Dataset entries: Begin

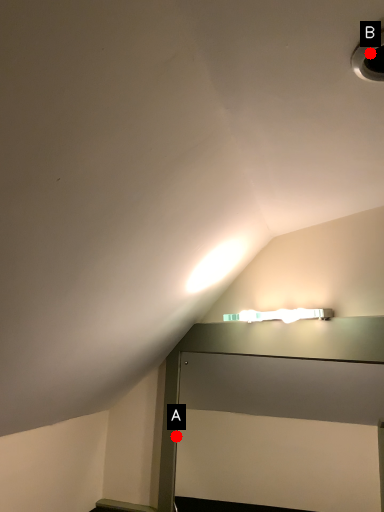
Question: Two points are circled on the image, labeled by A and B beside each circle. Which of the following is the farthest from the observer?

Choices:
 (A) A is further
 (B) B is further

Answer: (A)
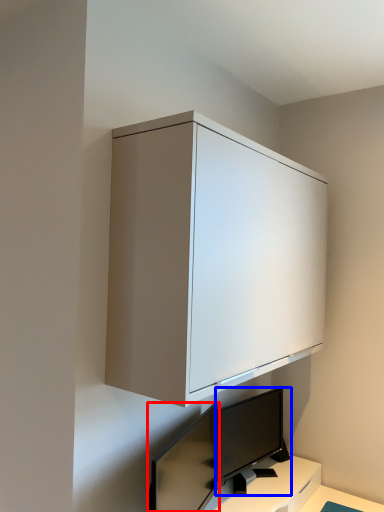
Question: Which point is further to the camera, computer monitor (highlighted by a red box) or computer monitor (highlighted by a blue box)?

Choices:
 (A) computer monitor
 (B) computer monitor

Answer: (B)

Dataset entries: End
Dataset entries: Begin

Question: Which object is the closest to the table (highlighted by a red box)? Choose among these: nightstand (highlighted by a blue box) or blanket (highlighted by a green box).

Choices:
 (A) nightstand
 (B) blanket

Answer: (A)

Dataset entries: End
Dataset entries: Begin

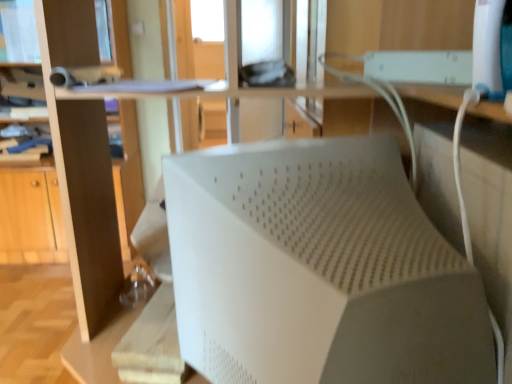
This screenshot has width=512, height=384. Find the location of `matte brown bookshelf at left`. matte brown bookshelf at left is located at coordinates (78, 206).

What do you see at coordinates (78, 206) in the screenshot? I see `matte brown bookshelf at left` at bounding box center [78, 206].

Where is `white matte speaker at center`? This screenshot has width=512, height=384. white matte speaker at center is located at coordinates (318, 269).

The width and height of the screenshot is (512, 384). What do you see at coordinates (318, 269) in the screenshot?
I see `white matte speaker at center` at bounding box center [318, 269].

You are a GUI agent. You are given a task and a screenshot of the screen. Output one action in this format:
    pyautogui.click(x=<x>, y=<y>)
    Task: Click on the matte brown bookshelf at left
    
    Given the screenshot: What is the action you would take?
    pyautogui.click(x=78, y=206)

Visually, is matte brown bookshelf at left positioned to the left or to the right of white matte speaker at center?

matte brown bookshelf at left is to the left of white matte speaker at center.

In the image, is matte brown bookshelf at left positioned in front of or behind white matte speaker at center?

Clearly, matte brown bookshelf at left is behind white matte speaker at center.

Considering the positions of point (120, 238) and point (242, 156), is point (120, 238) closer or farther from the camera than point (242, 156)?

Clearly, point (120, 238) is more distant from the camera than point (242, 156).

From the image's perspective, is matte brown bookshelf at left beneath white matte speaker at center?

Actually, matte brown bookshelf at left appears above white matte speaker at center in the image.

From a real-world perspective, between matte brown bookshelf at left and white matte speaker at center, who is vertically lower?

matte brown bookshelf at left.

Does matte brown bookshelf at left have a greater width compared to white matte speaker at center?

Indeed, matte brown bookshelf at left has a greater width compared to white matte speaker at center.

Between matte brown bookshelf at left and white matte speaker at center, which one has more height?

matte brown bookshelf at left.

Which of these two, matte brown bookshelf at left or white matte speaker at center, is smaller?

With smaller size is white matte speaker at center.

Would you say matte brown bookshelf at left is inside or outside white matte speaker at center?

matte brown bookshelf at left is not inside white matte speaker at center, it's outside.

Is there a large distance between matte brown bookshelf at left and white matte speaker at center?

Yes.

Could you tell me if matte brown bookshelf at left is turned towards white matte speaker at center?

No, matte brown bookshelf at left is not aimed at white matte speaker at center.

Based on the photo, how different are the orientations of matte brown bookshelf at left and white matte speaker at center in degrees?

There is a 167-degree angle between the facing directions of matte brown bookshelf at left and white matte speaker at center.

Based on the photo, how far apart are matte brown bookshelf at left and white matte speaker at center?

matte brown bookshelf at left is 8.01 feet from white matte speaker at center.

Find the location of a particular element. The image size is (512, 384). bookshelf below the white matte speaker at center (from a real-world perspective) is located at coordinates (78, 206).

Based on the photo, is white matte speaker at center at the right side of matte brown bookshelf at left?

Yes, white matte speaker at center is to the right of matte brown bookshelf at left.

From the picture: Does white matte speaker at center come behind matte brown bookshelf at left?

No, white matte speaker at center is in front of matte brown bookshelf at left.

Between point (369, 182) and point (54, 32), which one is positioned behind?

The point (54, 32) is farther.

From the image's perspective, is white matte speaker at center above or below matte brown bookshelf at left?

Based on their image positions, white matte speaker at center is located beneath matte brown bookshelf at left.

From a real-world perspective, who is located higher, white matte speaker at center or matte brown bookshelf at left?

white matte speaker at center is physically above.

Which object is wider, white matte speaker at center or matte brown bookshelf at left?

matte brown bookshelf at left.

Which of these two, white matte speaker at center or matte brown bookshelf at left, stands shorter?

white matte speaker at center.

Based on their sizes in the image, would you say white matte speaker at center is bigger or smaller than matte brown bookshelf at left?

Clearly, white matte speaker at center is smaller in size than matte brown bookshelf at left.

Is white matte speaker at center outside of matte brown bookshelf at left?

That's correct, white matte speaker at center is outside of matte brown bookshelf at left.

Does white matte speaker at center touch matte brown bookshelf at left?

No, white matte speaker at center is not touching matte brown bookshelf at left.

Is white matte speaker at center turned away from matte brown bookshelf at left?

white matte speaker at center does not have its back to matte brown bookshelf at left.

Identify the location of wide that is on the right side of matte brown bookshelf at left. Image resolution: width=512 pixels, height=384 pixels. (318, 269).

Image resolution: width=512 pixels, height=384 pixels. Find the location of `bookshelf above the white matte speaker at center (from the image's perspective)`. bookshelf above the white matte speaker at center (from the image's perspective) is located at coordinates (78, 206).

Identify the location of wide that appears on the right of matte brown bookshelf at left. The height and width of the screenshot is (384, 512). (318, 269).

Dataset entries: End

What needs to be done: Return, word for word, the lines of the data above from the one containing "Which of these two, white" through the one containing "Is white matte speaker at center turned", including both of those lines.

Solution to the problem:
Which of these two, white matte speaker at center or matte brown bookshelf at left, stands shorter?

white matte speaker at center.

Based on their sizes in the image, would you say white matte speaker at center is bigger or smaller than matte brown bookshelf at left?

Clearly, white matte speaker at center is smaller in size than matte brown bookshelf at left.

Is white matte speaker at center outside of matte brown bookshelf at left?

That's correct, white matte speaker at center is outside of matte brown bookshelf at left.

Does white matte speaker at center touch matte brown bookshelf at left?

No, white matte speaker at center is not touching matte brown bookshelf at left.

Is white matte speaker at center turned away from matte brown bookshelf at left?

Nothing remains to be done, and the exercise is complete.